:: Supplied data

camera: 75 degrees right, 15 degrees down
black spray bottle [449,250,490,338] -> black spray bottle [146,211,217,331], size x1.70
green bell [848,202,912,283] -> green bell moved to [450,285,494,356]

::::
:: Supplied data

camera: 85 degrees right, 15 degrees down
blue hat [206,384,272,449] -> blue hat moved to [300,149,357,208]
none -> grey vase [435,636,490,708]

::::
:: Supplied data

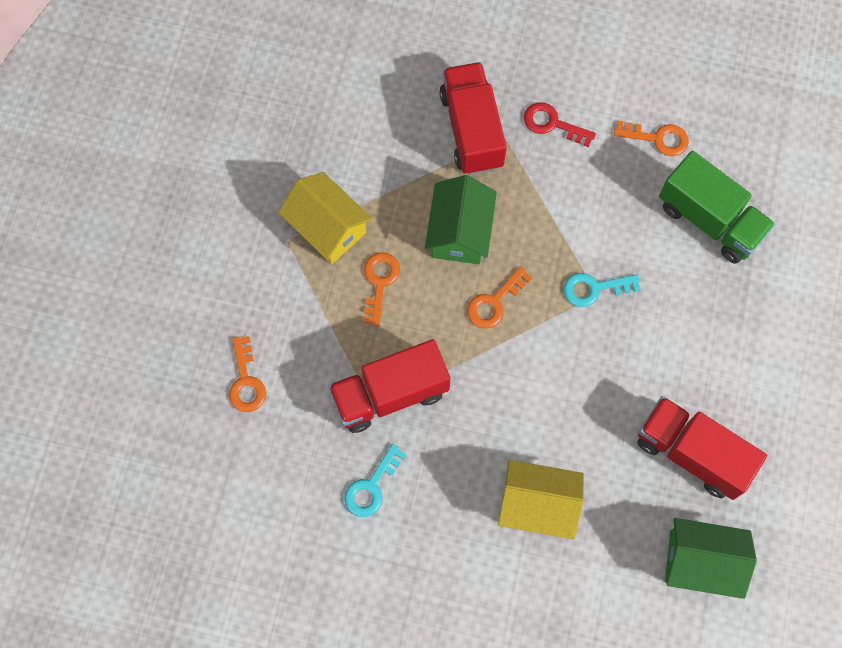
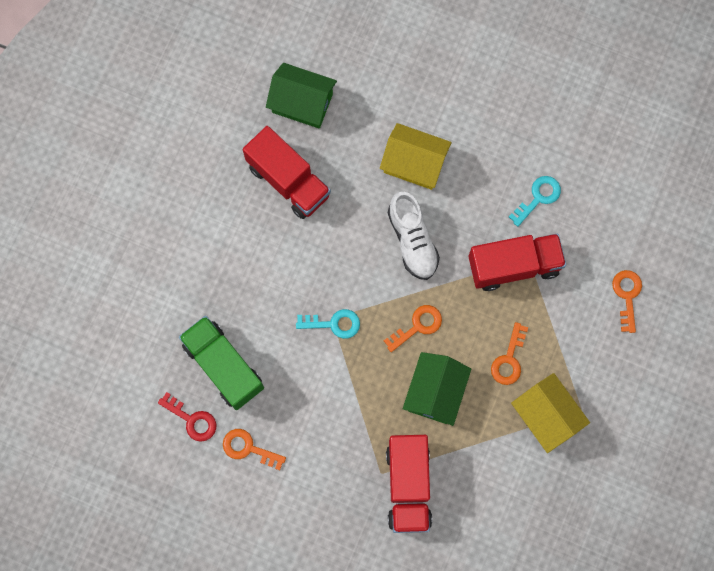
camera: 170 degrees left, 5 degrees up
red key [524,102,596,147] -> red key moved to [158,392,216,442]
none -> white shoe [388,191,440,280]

::::

- What the task requires:
Copy word for word the stretch of entries above from the line that has "camera: 75 degrees right, 15 degrees down" through the line that has "green bell [848,202,912,283]", both ends included, and nothing outside it.

- Reply to the task:
camera: 75 degrees right, 15 degrees down
black spray bottle [449,250,490,338] -> black spray bottle [146,211,217,331], size x1.70
green bell [848,202,912,283] -> green bell moved to [450,285,494,356]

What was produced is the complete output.